--- GIVEN RECORDS ---
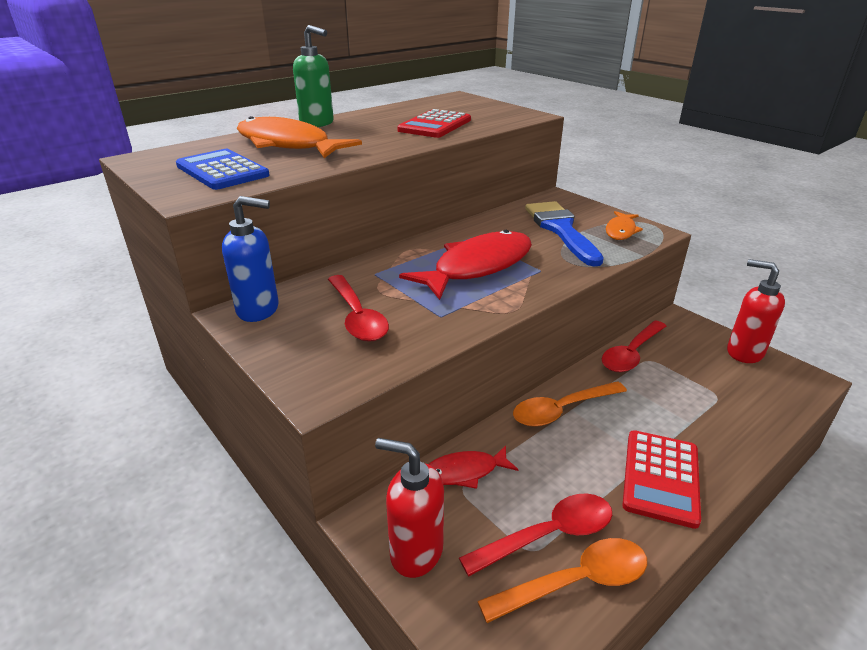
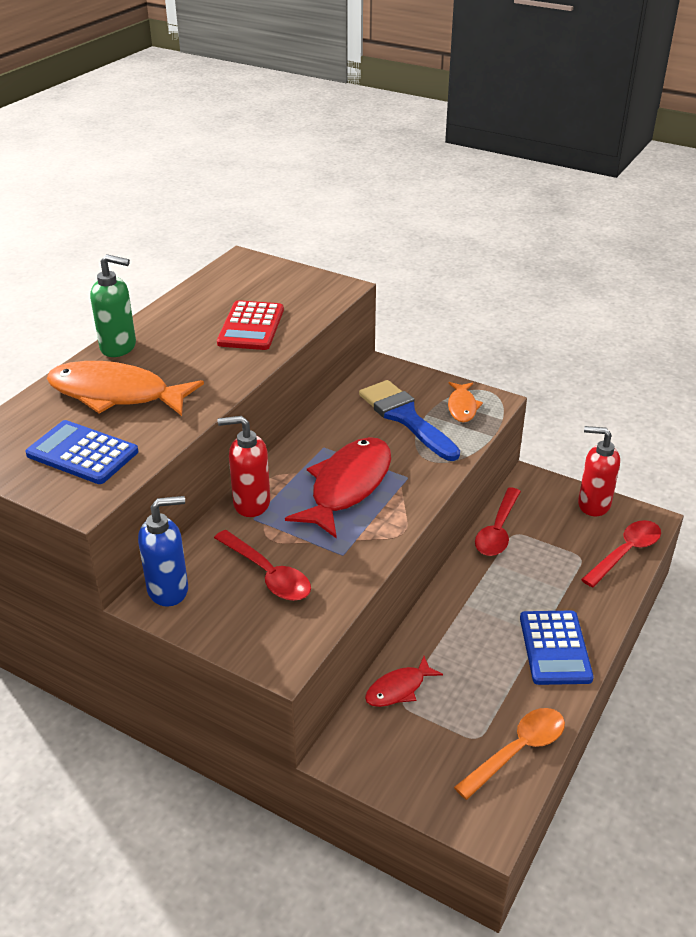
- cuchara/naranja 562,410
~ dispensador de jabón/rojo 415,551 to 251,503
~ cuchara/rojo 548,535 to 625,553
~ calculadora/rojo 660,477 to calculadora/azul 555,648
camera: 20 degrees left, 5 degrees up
---
--- GIVEN RECORDS ---
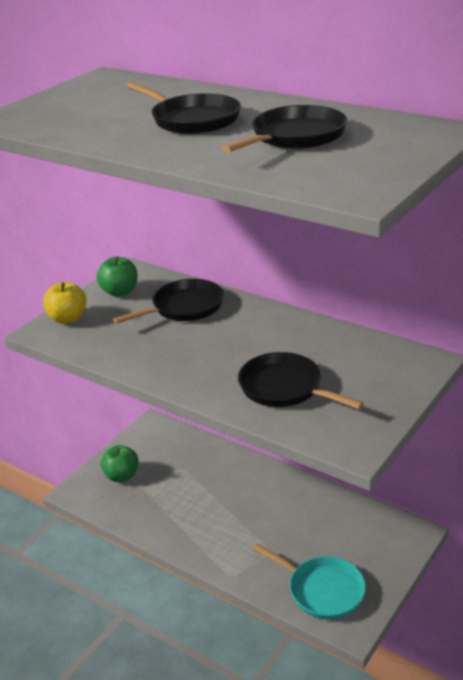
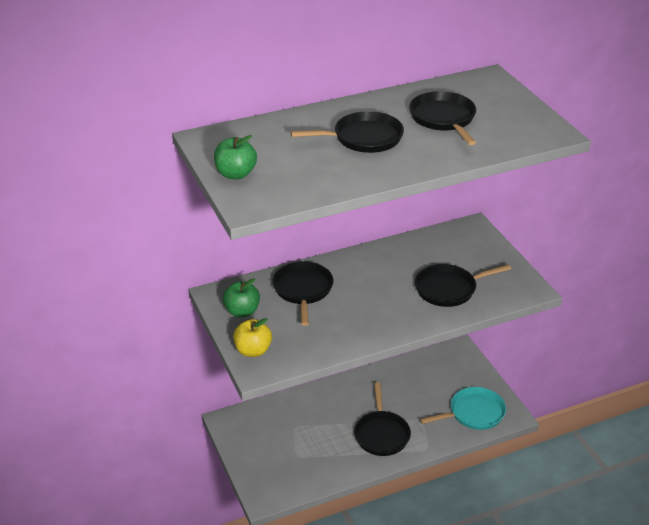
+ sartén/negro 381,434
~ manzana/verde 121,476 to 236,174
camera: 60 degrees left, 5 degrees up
---
TASK REQUIREMENTS
Taking the material above, extract exactly and only the lines from the line with "- cuchara/naranja 562,410" to the line with "camera: 20 degrees left, 5 degrees up", inclusive of both.

ANSWER SPACE
- cuchara/naranja 562,410
~ dispensador de jabón/rojo 415,551 to 251,503
~ cuchara/rojo 548,535 to 625,553
~ calculadora/rojo 660,477 to calculadora/azul 555,648
camera: 20 degrees left, 5 degrees up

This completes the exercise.